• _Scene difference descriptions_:
########################################

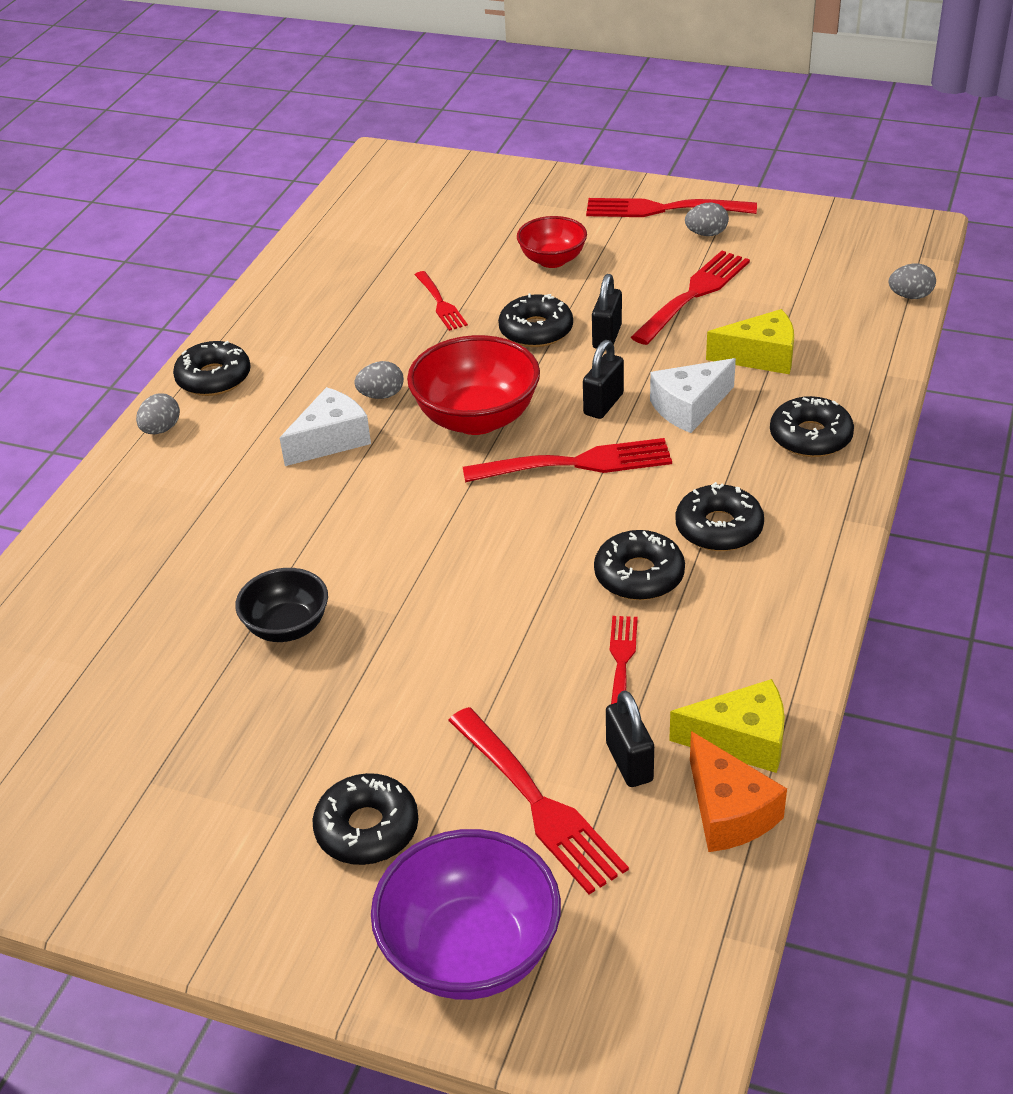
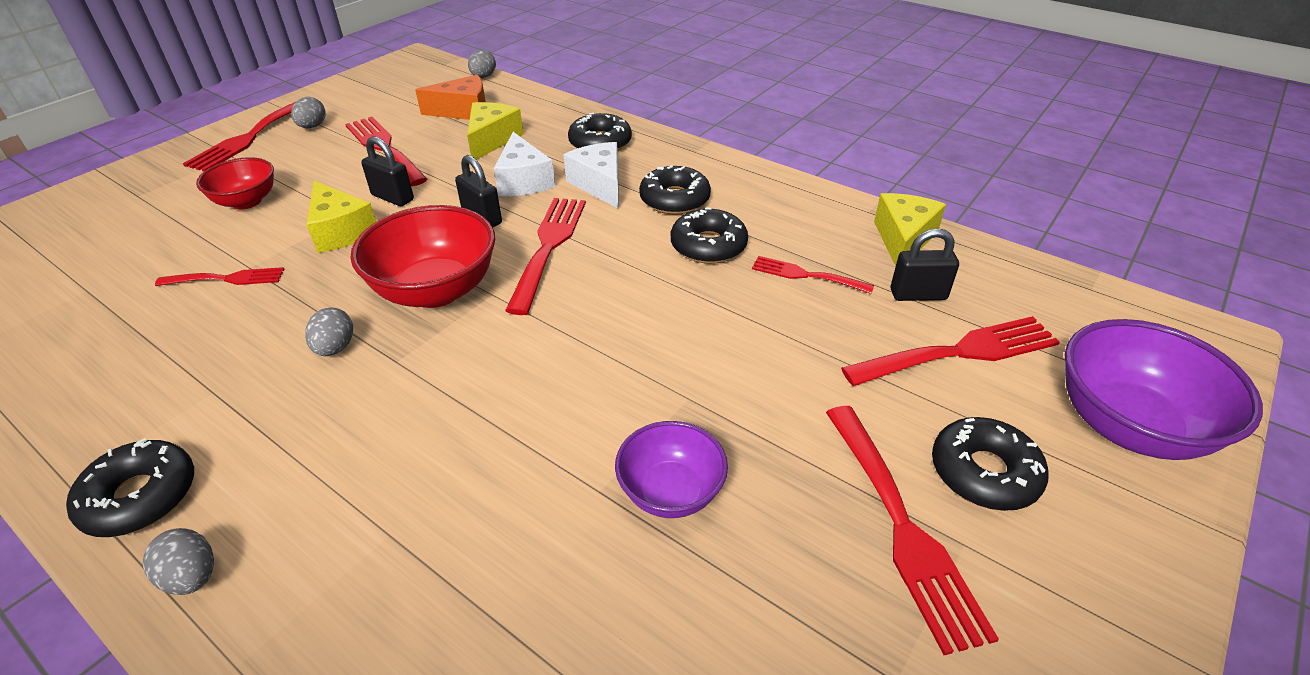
camera: 75 degrees left, 0 degrees up
black bowl [235,568,328,642] -> purple bowl [615,421,728,518]
white cheese [280,387,371,466] -> white cheese moved to [563,142,619,209]
black donut [498,293,573,347] -> yellow cheese [306,181,376,253]
orange cheese [690,731,787,852] -> orange cheese moved to [415,75,486,120]
none -> red fork [826,406,999,655]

########################################

• _Instructions to follow_:
Copy every line above that holds the word "cheese".

• _Output_:
white cheese [280,387,371,466] -> white cheese moved to [563,142,619,209]
black donut [498,293,573,347] -> yellow cheese [306,181,376,253]
orange cheese [690,731,787,852] -> orange cheese moved to [415,75,486,120]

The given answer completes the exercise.